Segment Start: DATA LISTING

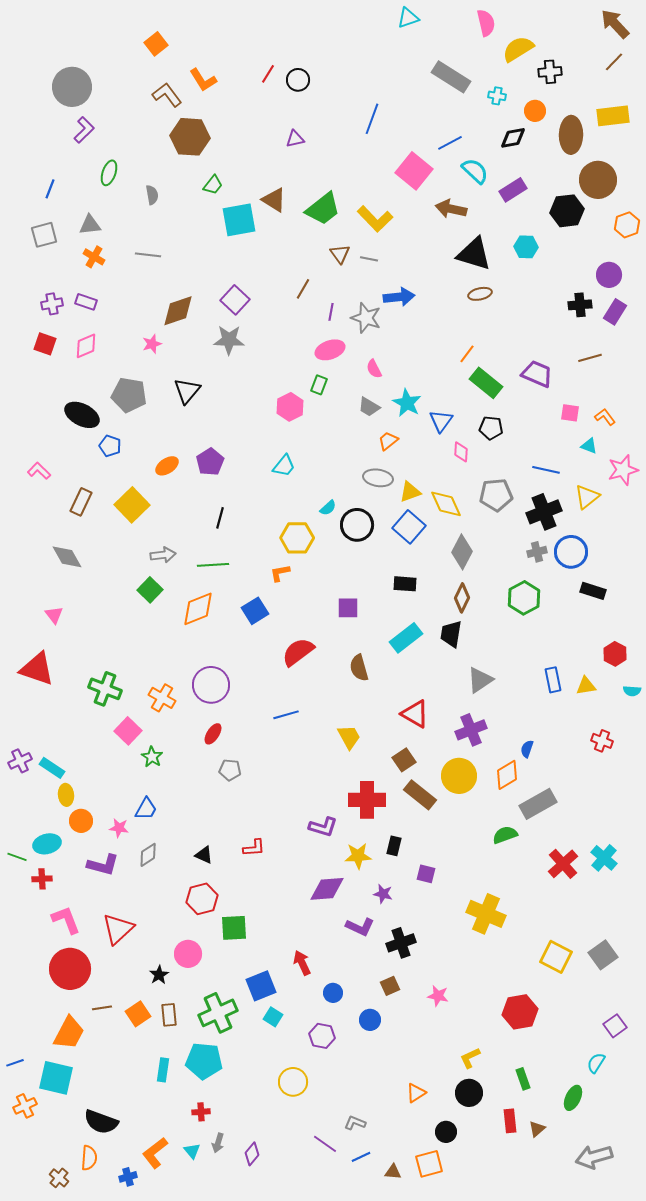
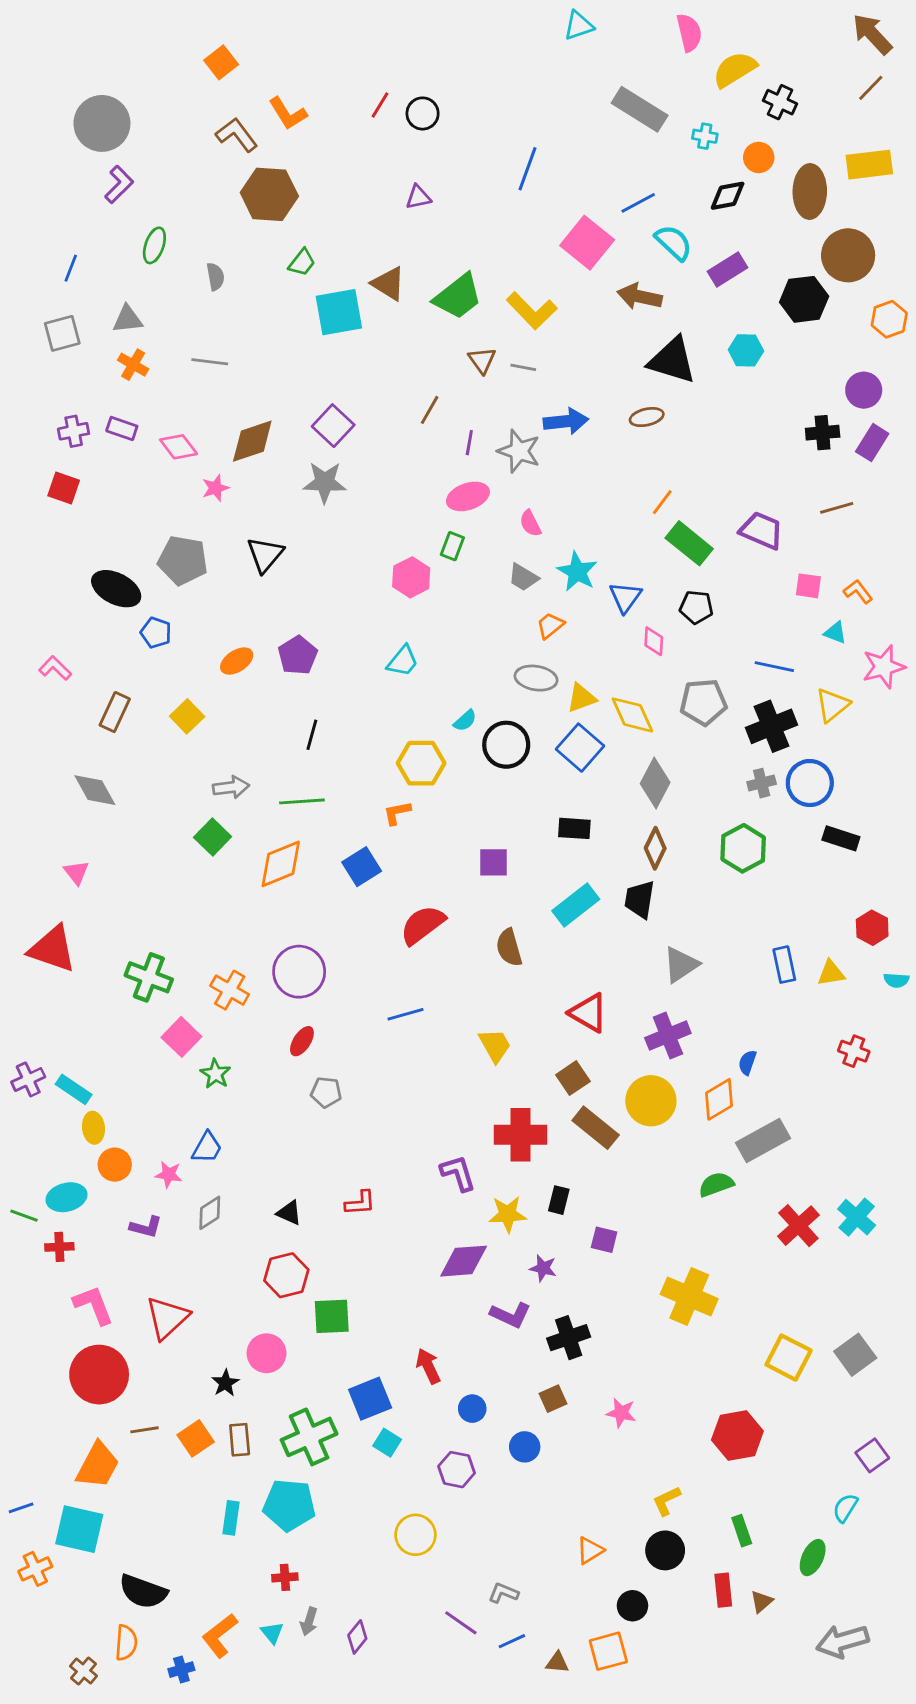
black cross: (550, 72) -> (780, 102), turned 30
brown ellipse: (480, 294) -> (647, 417), moved
pink diamond: (86, 346) -> (179, 447), moved, turned 76
yellow square: (132, 505) -> (187, 716), size x0.7
purple L-shape: (323, 827) -> (458, 1173), turned -124
purple L-shape: (103, 865) -> (146, 1227), size x0.7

Segment End: DATA LISTING

WHAT TO WORK ON: Copy out the lines above unchanged. Skip the images.

RESULT FOR THIS TASK:
black cross: (550, 72) -> (780, 102), turned 30
brown ellipse: (480, 294) -> (647, 417), moved
pink diamond: (86, 346) -> (179, 447), moved, turned 76
yellow square: (132, 505) -> (187, 716), size x0.7
purple L-shape: (323, 827) -> (458, 1173), turned -124
purple L-shape: (103, 865) -> (146, 1227), size x0.7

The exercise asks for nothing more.